> [WHAT NEEDS TO BE DONE]: Output the entries exactly.

____ EXERCISE DATA

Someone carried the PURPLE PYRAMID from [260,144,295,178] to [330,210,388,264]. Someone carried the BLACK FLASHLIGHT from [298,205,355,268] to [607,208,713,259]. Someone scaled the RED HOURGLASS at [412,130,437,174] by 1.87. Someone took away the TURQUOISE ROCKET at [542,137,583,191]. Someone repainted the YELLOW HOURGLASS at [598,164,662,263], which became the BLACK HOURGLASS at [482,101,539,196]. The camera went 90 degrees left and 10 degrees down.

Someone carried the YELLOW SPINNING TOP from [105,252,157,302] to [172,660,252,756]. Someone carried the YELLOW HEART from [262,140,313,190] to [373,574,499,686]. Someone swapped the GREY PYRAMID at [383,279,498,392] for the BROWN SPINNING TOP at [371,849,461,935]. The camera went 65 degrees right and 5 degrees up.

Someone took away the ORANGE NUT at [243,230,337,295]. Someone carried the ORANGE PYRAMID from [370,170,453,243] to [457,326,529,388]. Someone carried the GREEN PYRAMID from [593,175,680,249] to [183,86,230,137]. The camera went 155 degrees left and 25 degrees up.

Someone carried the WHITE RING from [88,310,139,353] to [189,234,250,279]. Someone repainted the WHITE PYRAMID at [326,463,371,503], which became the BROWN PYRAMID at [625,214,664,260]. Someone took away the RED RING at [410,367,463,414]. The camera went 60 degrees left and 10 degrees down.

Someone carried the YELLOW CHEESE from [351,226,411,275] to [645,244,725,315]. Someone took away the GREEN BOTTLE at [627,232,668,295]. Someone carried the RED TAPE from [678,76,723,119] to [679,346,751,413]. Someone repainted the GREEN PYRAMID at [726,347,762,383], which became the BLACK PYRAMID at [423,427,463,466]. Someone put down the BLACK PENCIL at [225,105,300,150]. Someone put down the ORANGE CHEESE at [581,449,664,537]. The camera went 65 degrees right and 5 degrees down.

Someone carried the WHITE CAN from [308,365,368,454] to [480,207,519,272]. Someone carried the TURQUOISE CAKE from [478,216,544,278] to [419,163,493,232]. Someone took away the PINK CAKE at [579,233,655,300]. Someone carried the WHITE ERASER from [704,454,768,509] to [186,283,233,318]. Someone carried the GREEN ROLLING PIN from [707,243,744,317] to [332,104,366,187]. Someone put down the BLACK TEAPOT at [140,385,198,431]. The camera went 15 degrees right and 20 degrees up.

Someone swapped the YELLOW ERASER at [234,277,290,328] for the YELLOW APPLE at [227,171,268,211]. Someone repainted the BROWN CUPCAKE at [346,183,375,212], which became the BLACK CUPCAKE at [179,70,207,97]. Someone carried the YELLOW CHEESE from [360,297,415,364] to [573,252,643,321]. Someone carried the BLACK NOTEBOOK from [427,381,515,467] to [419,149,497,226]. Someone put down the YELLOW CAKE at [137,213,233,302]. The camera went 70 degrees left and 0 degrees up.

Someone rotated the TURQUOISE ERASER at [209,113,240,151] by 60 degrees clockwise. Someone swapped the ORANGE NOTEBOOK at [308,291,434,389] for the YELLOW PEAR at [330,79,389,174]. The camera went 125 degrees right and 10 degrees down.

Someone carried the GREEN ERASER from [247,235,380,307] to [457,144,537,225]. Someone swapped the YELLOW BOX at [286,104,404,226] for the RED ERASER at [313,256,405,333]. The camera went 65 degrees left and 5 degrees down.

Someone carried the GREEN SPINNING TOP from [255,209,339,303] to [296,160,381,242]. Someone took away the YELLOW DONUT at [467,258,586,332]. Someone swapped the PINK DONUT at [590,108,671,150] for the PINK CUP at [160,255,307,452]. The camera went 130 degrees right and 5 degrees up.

________

> [ANSWER FOR THIS EXERCISE]:
Someone carried the PURPLE PYRAMID from [260,144,295,178] to [330,210,388,264]. Someone carried the BLACK FLASHLIGHT from [298,205,355,268] to [607,208,713,259]. Someone scaled the RED HOURGLASS at [412,130,437,174] by 1.87. Someone took away the TURQUOISE ROCKET at [542,137,583,191]. Someone repainted the YELLOW HOURGLASS at [598,164,662,263], which became the BLACK HOURGLASS at [482,101,539,196]. The camera went 90 degrees left and 10 degrees down.

Someone carried the YELLOW SPINNING TOP from [105,252,157,302] to [172,660,252,756]. Someone carried the YELLOW HEART from [262,140,313,190] to [373,574,499,686]. Someone swapped the GREY PYRAMID at [383,279,498,392] for the BROWN SPINNING TOP at [371,849,461,935]. The camera went 65 degrees right and 5 degrees up.

Someone took away the ORANGE NUT at [243,230,337,295]. Someone carried the ORANGE PYRAMID from [370,170,453,243] to [457,326,529,388]. Someone carried the GREEN PYRAMID from [593,175,680,249] to [183,86,230,137]. The camera went 155 degrees left and 25 degrees up.

Someone carried the WHITE RING from [88,310,139,353] to [189,234,250,279]. Someone repainted the WHITE PYRAMID at [326,463,371,503], which became the BROWN PYRAMID at [625,214,664,260]. Someone took away the RED RING at [410,367,463,414]. The camera went 60 degrees left and 10 degrees down.

Someone carried the YELLOW CHEESE from [351,226,411,275] to [645,244,725,315]. Someone took away the GREEN BOTTLE at [627,232,668,295]. Someone carried the RED TAPE from [678,76,723,119] to [679,346,751,413]. Someone repainted the GREEN PYRAMID at [726,347,762,383], which became the BLACK PYRAMID at [423,427,463,466]. Someone put down the BLACK PENCIL at [225,105,300,150]. Someone put down the ORANGE CHEESE at [581,449,664,537]. The camera went 65 degrees right and 5 degrees down.

Someone carried the WHITE CAN from [308,365,368,454] to [480,207,519,272]. Someone carried the TURQUOISE CAKE from [478,216,544,278] to [419,163,493,232]. Someone took away the PINK CAKE at [579,233,655,300]. Someone carried the WHITE ERASER from [704,454,768,509] to [186,283,233,318]. Someone carried the GREEN ROLLING PIN from [707,243,744,317] to [332,104,366,187]. Someone put down the BLACK TEAPOT at [140,385,198,431]. The camera went 15 degrees right and 20 degrees up.

Someone swapped the YELLOW ERASER at [234,277,290,328] for the YELLOW APPLE at [227,171,268,211]. Someone repainted the BROWN CUPCAKE at [346,183,375,212], which became the BLACK CUPCAKE at [179,70,207,97]. Someone carried the YELLOW CHEESE from [360,297,415,364] to [573,252,643,321]. Someone carried the BLACK NOTEBOOK from [427,381,515,467] to [419,149,497,226]. Someone put down the YELLOW CAKE at [137,213,233,302]. The camera went 70 degrees left and 0 degrees up.

Someone rotated the TURQUOISE ERASER at [209,113,240,151] by 60 degrees clockwise. Someone swapped the ORANGE NOTEBOOK at [308,291,434,389] for the YELLOW PEAR at [330,79,389,174]. The camera went 125 degrees right and 10 degrees down.

Someone carried the GREEN ERASER from [247,235,380,307] to [457,144,537,225]. Someone swapped the YELLOW BOX at [286,104,404,226] for the RED ERASER at [313,256,405,333]. The camera went 65 degrees left and 5 degrees down.

Someone carried the GREEN SPINNING TOP from [255,209,339,303] to [296,160,381,242]. Someone took away the YELLOW DONUT at [467,258,586,332]. Someone swapped the PINK DONUT at [590,108,671,150] for the PINK CUP at [160,255,307,452]. The camera went 130 degrees right and 5 degrees up.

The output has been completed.